Segment Open

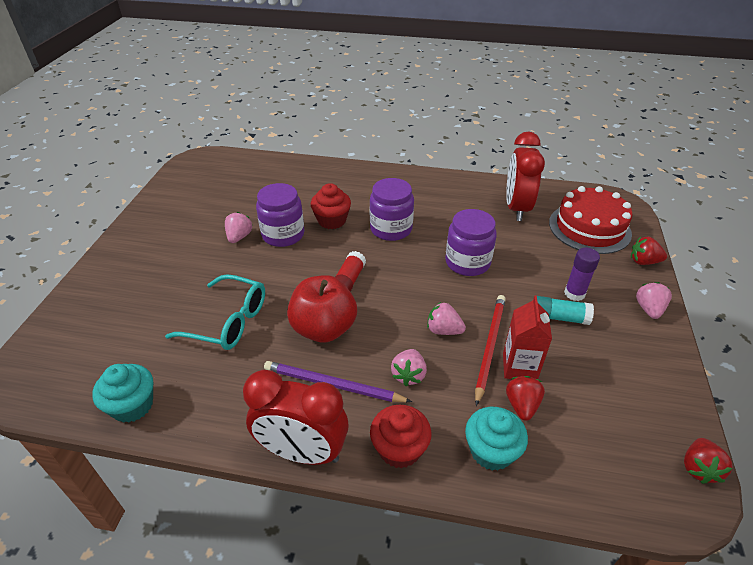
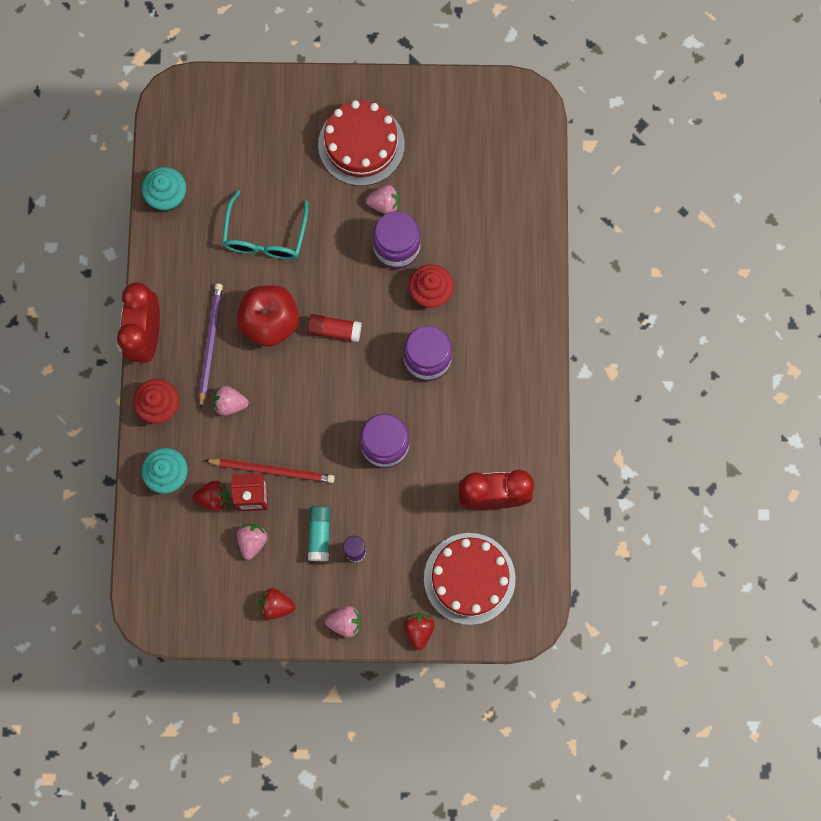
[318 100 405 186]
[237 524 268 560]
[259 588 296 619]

Segment Closed
Segment Open

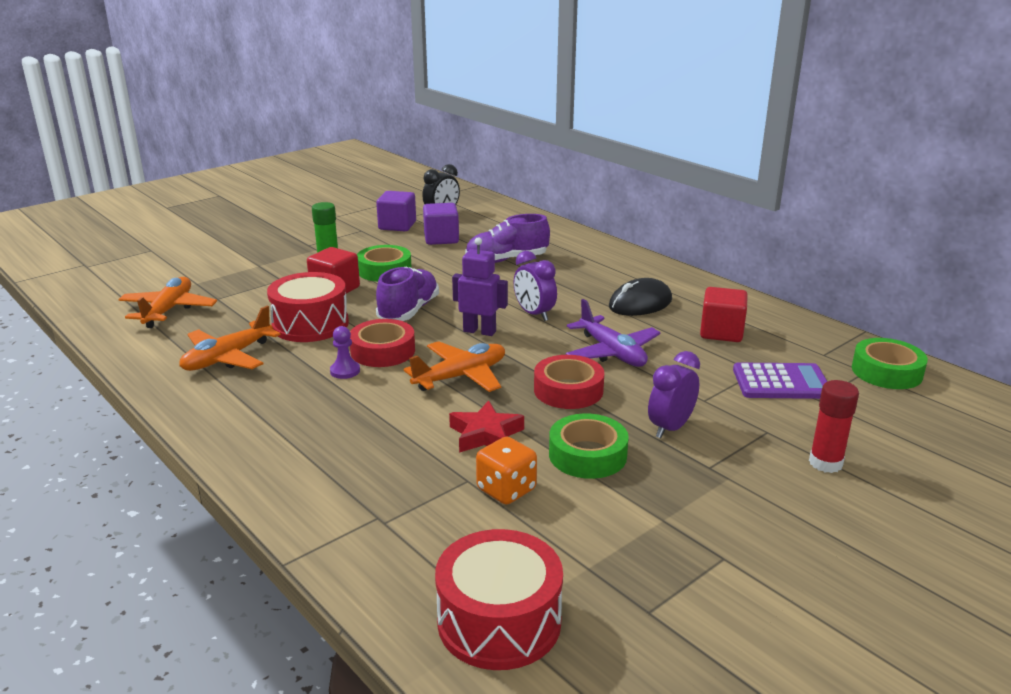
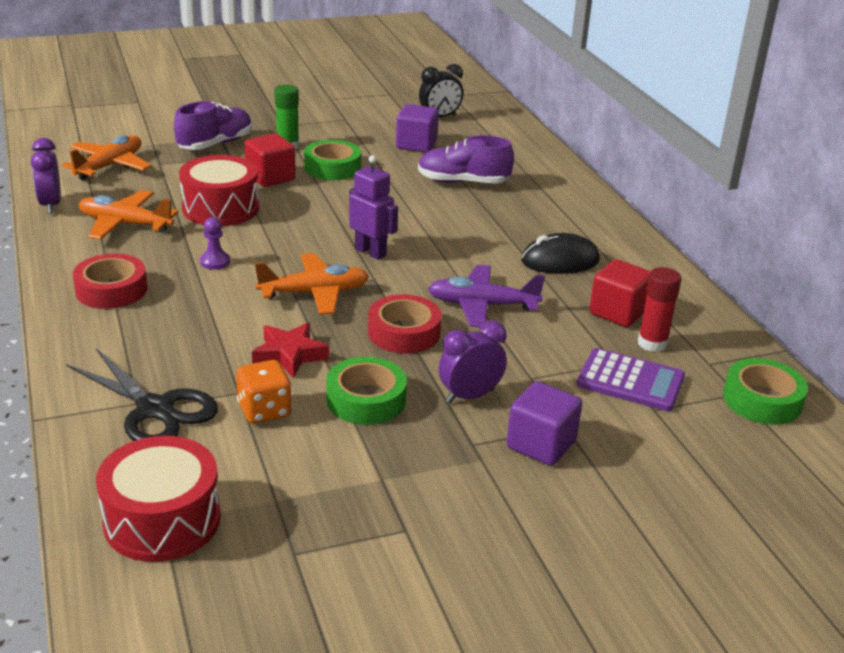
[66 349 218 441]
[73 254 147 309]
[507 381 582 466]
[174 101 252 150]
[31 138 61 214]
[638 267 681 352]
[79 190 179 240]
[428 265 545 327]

Segment Closed

### Work item
Everything above from the line containing "[66 349 218 441]" down to the line containing "[428 265 545 327]" is to be transcribed exactly, with both of those lines included and nothing else added.

### Result of this task
[66 349 218 441]
[73 254 147 309]
[507 381 582 466]
[174 101 252 150]
[31 138 61 214]
[638 267 681 352]
[79 190 179 240]
[428 265 545 327]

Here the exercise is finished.